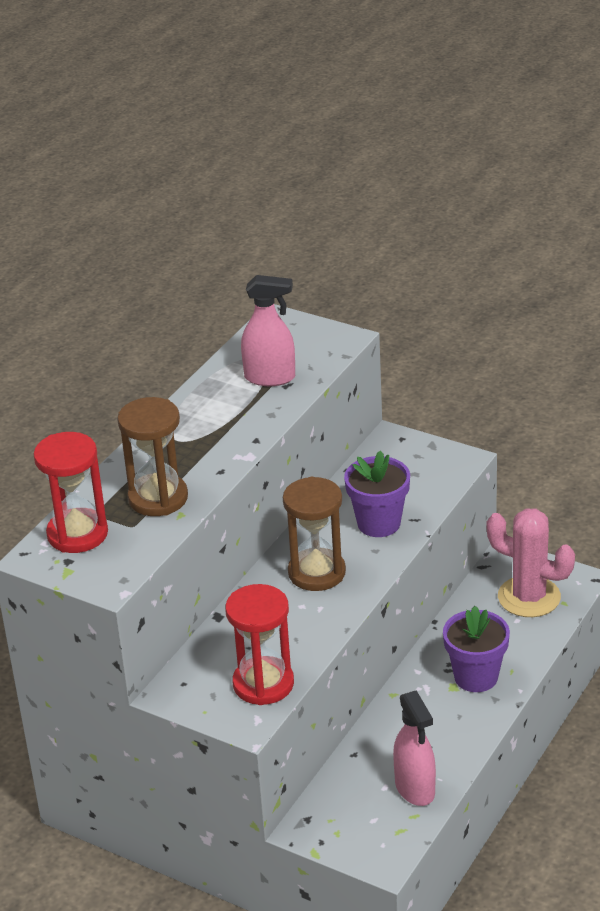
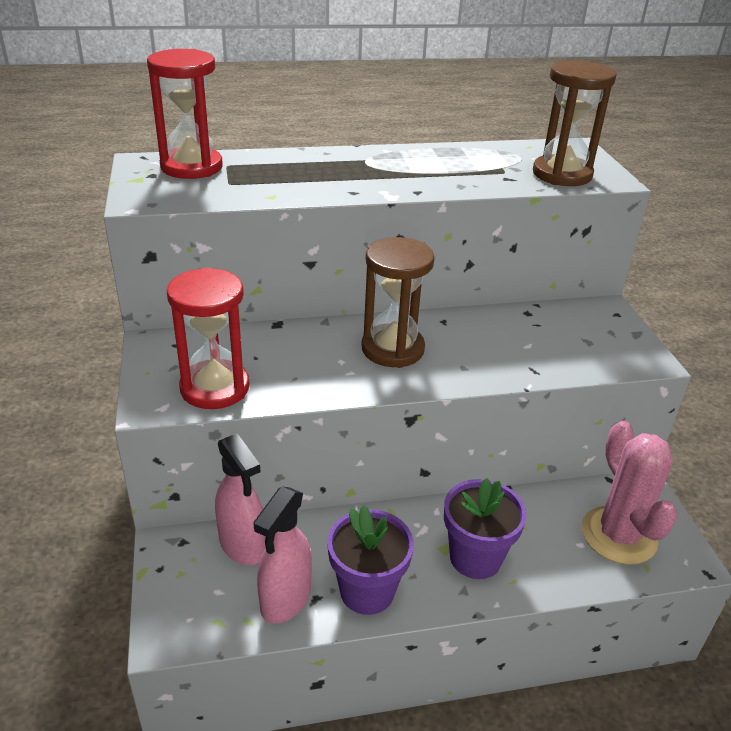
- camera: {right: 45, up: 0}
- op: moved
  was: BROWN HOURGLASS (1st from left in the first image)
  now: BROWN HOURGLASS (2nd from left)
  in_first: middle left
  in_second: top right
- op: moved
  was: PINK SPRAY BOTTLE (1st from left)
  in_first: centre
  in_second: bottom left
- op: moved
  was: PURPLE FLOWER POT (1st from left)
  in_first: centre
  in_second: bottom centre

**Instructions for the task**
Your reply should be the full data above, copied exactly, with no pictures in it.

**Solved problem**
- camera: {right: 45, up: 0}
- op: moved
  was: BROWN HOURGLASS (1st from left in the first image)
  now: BROWN HOURGLASS (2nd from left)
  in_first: middle left
  in_second: top right
- op: moved
  was: PINK SPRAY BOTTLE (1st from left)
  in_first: centre
  in_second: bottom left
- op: moved
  was: PURPLE FLOWER POT (1st from left)
  in_first: centre
  in_second: bottom centre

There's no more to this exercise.